**Aim of the task:** Pictures stay out of your copy, but everything else in the records below must be repeated exactly.

**Supplied material:**

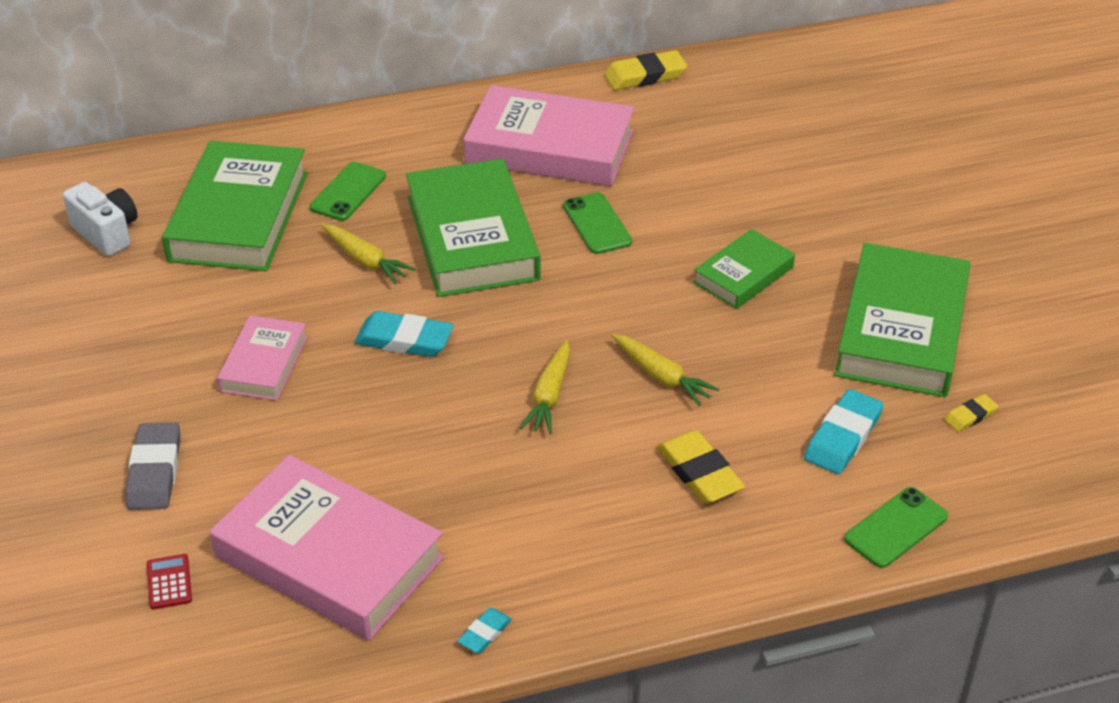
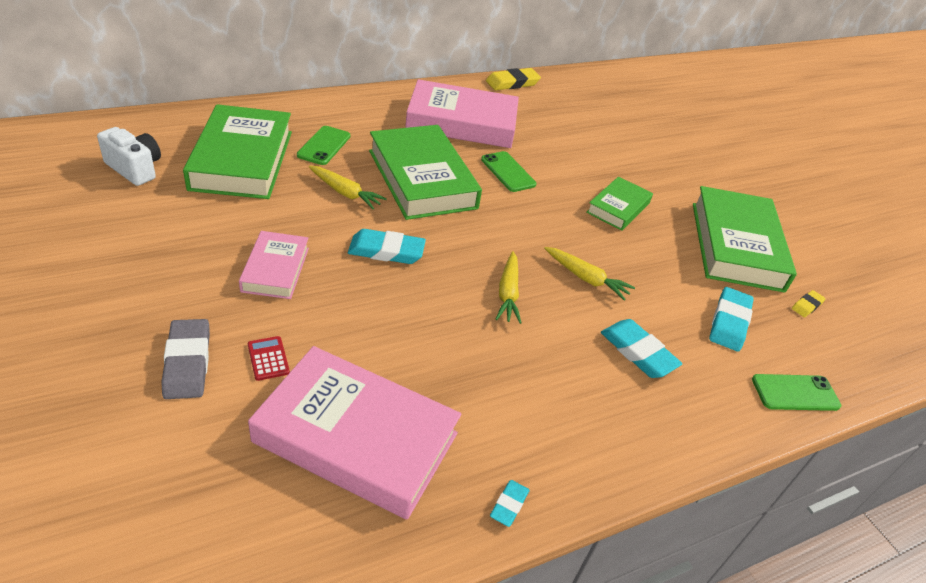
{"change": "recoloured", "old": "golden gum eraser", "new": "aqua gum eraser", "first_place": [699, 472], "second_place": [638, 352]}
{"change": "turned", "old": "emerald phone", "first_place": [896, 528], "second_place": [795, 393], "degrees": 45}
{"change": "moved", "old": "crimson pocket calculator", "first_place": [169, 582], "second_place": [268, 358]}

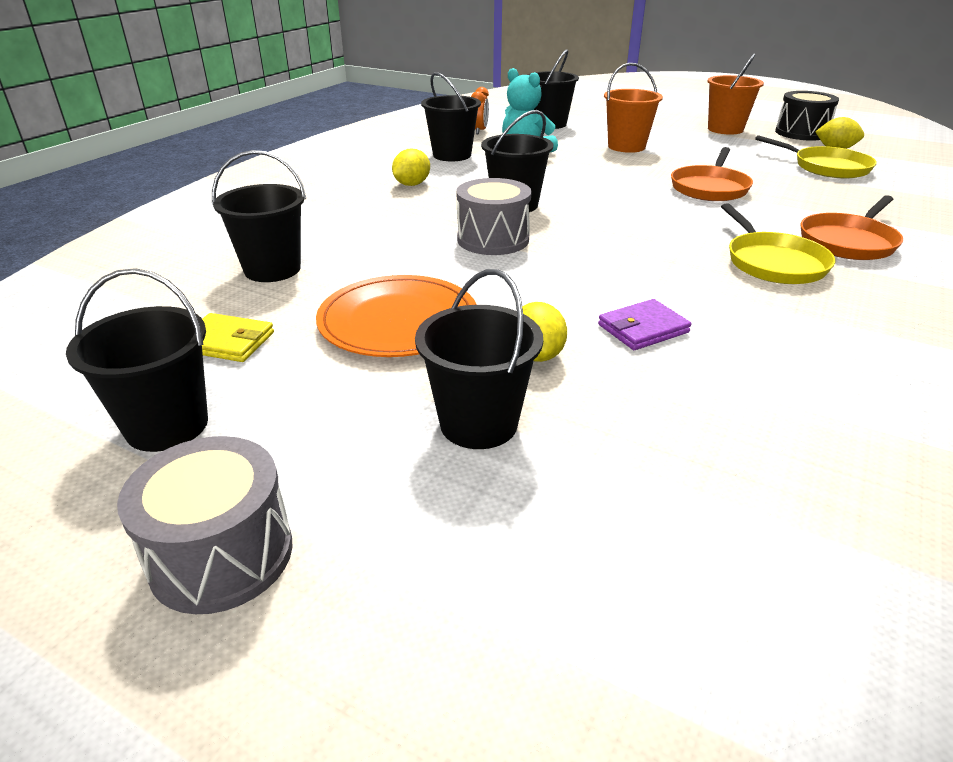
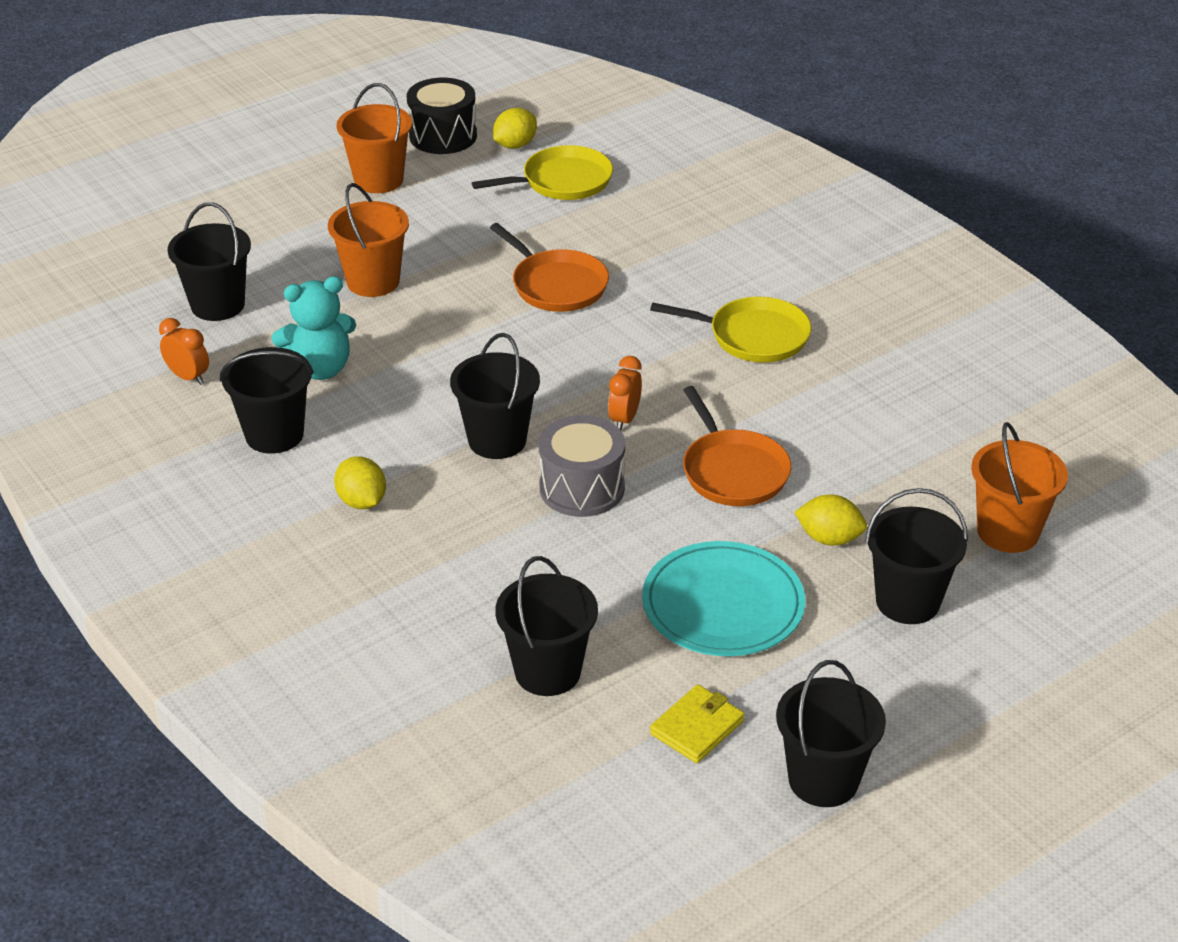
{"change": "moved", "old": "orange skillet", "first_place": [848, 242], "second_place": [733, 471]}
{"change": "recoloured", "old": "orange dinner plate", "new": "aqua dinner plate", "first_place": [398, 321], "second_place": [723, 604]}
{"change": "removed", "old": "violet wallet", "first_place": [643, 328]}
{"change": "removed", "old": "ash-grey drum", "first_place": [221, 555]}
{"change": "added", "new": "orange bedside clock", "second_place": [624, 419]}
{"change": "added", "new": "orange pail", "second_place": [1008, 532]}

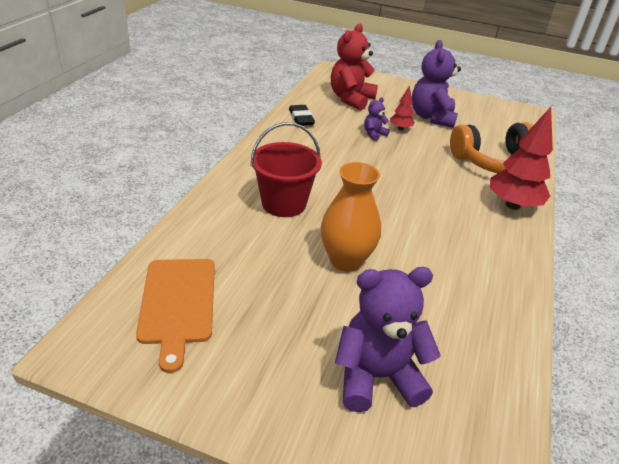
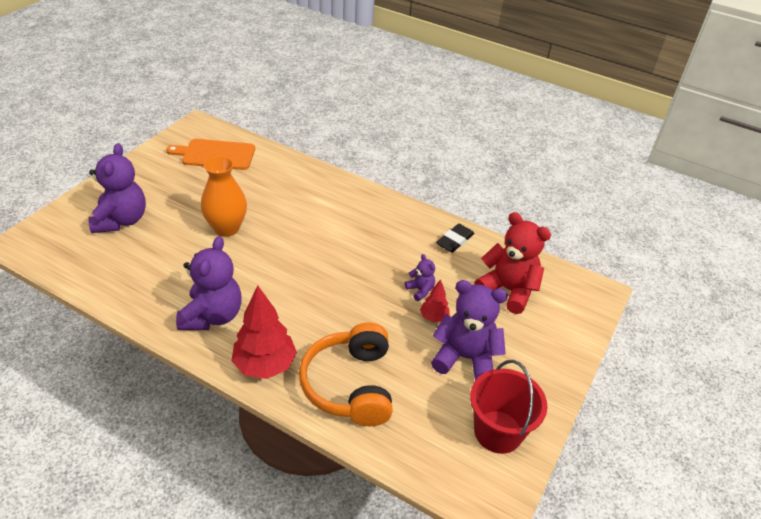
{"change": "turned", "old": "jet-black gum eraser", "first_place": [301, 118], "second_place": [455, 240], "degrees": -45}
{"change": "moved", "old": "crimson pail", "first_place": [284, 203], "second_place": [498, 432]}
{"change": "added", "new": "violet teddy bear", "second_place": [212, 316]}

**Reply to the exercise:**
{"change": "recoloured", "old": "golden gum eraser", "new": "aqua gum eraser", "first_place": [699, 472], "second_place": [638, 352]}
{"change": "turned", "old": "emerald phone", "first_place": [896, 528], "second_place": [795, 393], "degrees": 45}
{"change": "moved", "old": "crimson pocket calculator", "first_place": [169, 582], "second_place": [268, 358]}

{"change": "moved", "old": "orange skillet", "first_place": [848, 242], "second_place": [733, 471]}
{"change": "recoloured", "old": "orange dinner plate", "new": "aqua dinner plate", "first_place": [398, 321], "second_place": [723, 604]}
{"change": "removed", "old": "violet wallet", "first_place": [643, 328]}
{"change": "removed", "old": "ash-grey drum", "first_place": [221, 555]}
{"change": "added", "new": "orange bedside clock", "second_place": [624, 419]}
{"change": "added", "new": "orange pail", "second_place": [1008, 532]}

{"change": "turned", "old": "jet-black gum eraser", "first_place": [301, 118], "second_place": [455, 240], "degrees": -45}
{"change": "moved", "old": "crimson pail", "first_place": [284, 203], "second_place": [498, 432]}
{"change": "added", "new": "violet teddy bear", "second_place": [212, 316]}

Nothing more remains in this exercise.